### [Data shown]
——————————

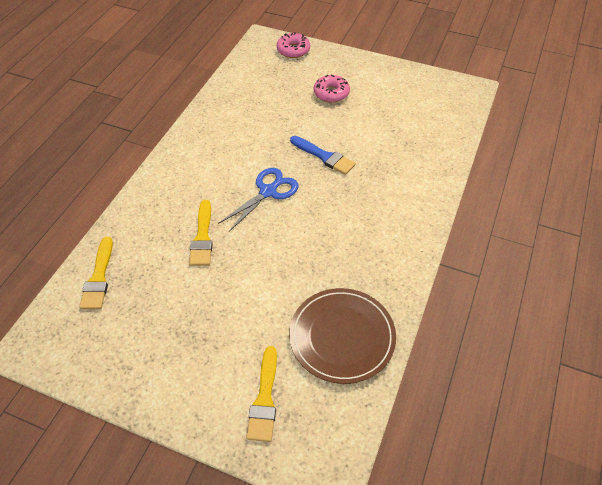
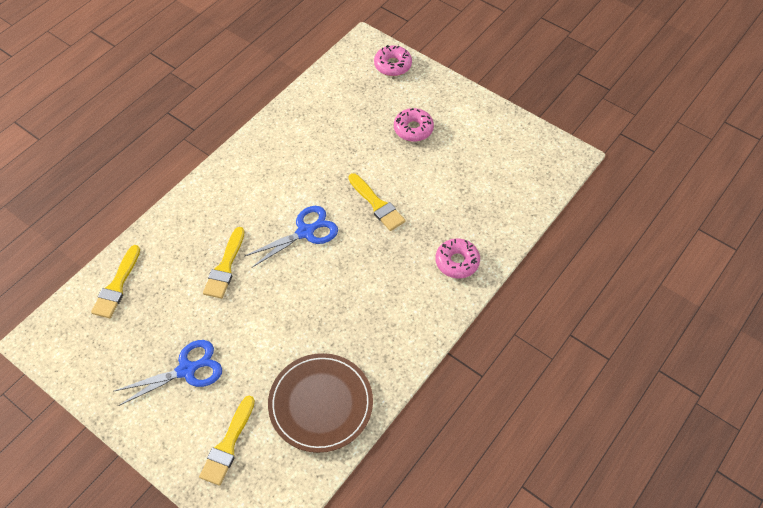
camera: 15 degrees right, 5 degrees up
blue brush [290,136,356,175] -> yellow brush [348,173,405,231]
none -> blue scissors [114,340,222,406]
none -> pink donut [435,238,480,278]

——————————

An exact copy of every line above, minus the pictures, is the required output.

camera: 15 degrees right, 5 degrees up
blue brush [290,136,356,175] -> yellow brush [348,173,405,231]
none -> blue scissors [114,340,222,406]
none -> pink donut [435,238,480,278]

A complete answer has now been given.